About this task |
Report how many lines in the records below contain the word "resized". Nothing else belongs in the answer.

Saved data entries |
***
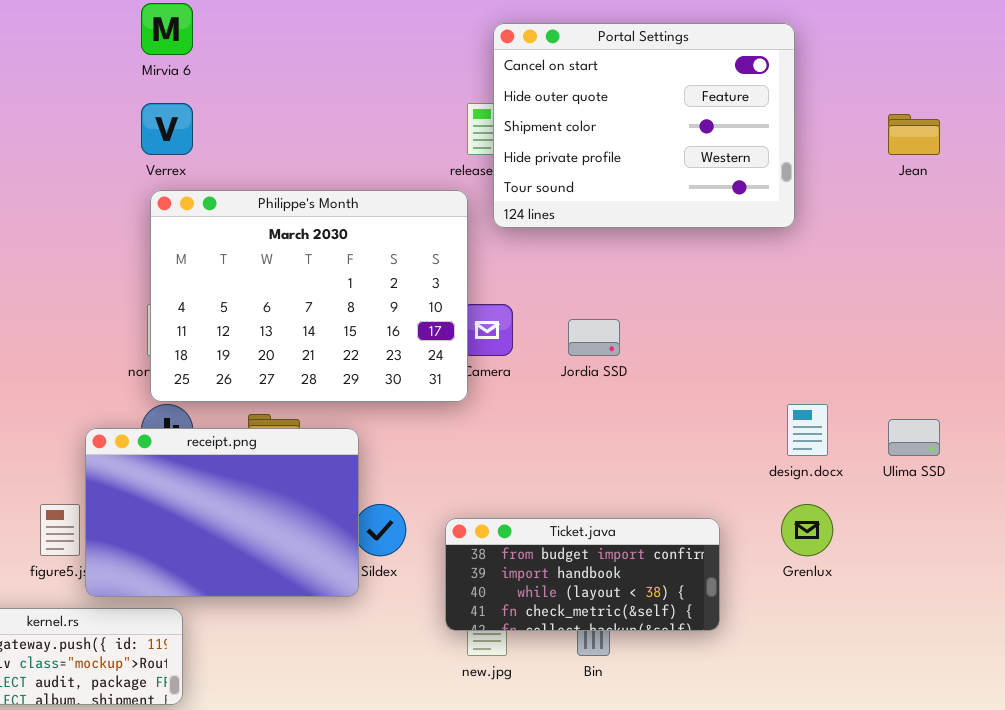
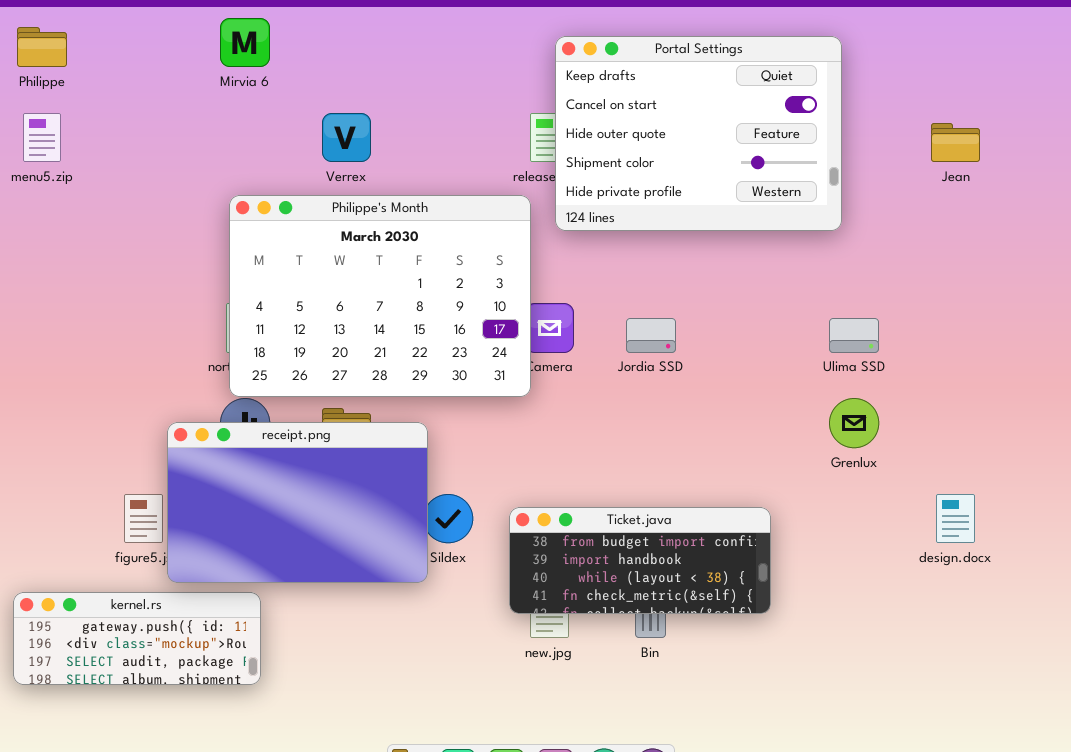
Portal Settings: [493,23,795,228] -> [555,36,842,231], scrolled up 1 row
Verrex: [141,103,193,155] -> [322,113,371,162], moved
design.docx: [787,404,828,456] -> [936,494,975,543], moved
Ulima SSD: [888,419,940,456] -> [829,318,879,353], moved
Grenlux: [781,504,833,556] -> [829,398,879,448], moved

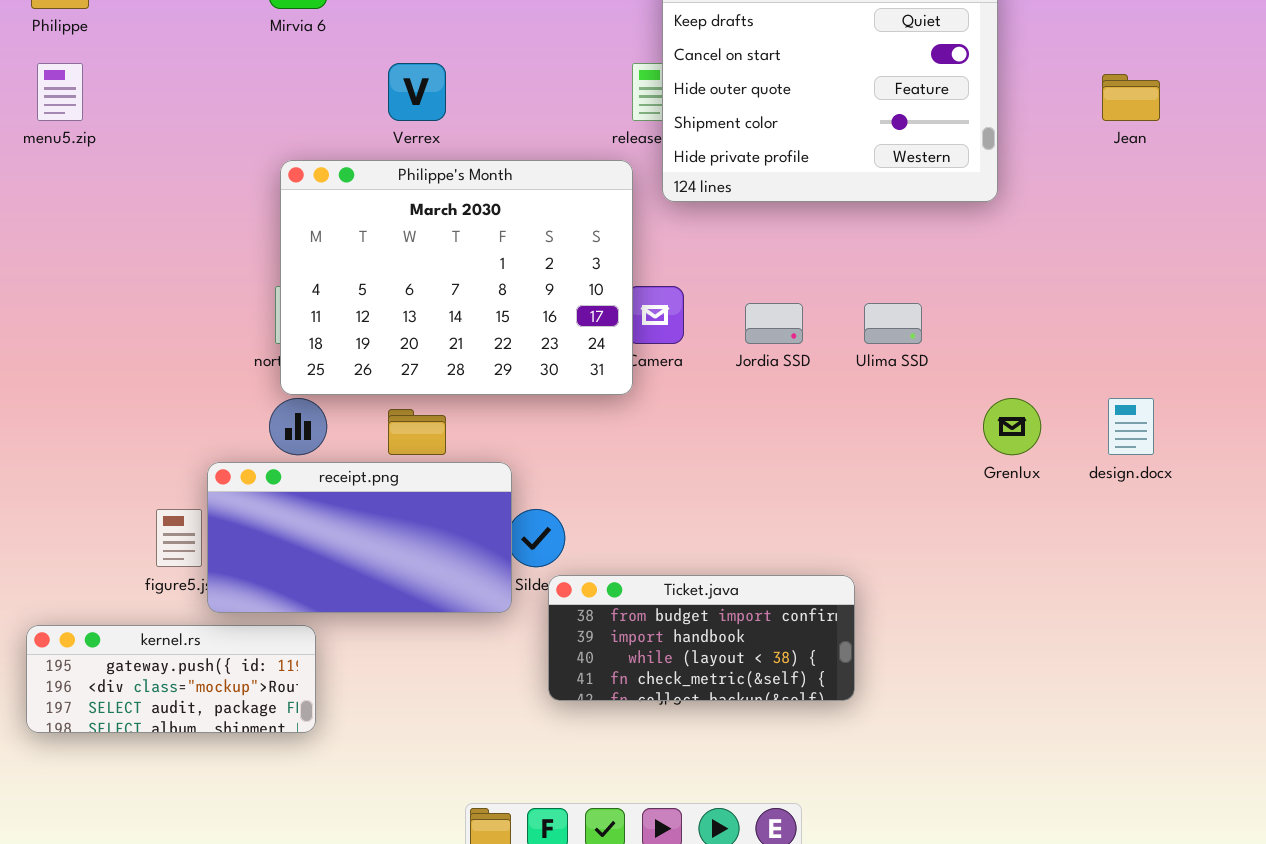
Ulima SSD: [829,318,879,353] -> [864,303,922,344], moved
receipt.png: [167,422,428,583] -> [207,462,512,613], resized
design.docx: [936,494,975,543] -> [1108,398,1154,455], moved
Ticket.java: [509,507,771,614] -> [548,575,855,701], moved

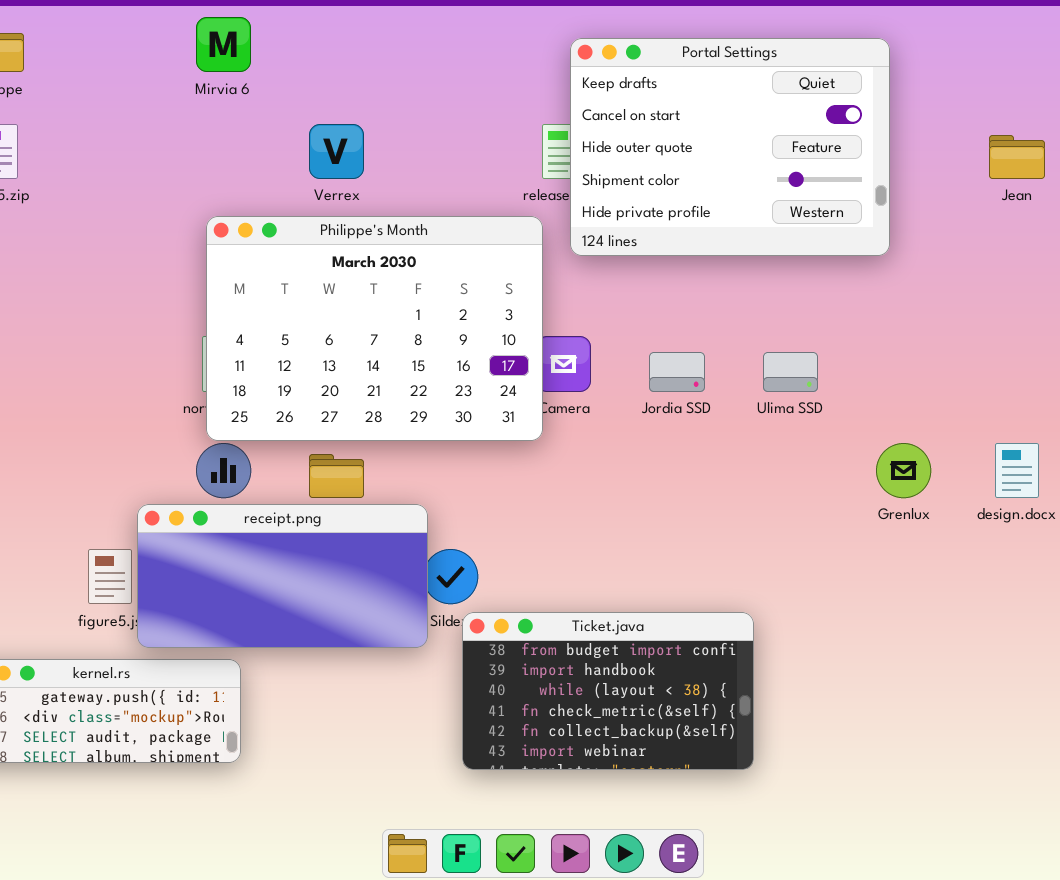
Ticket.java: [548,575,855,701] -> [462,612,754,770], resized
***
Solution to this task |
2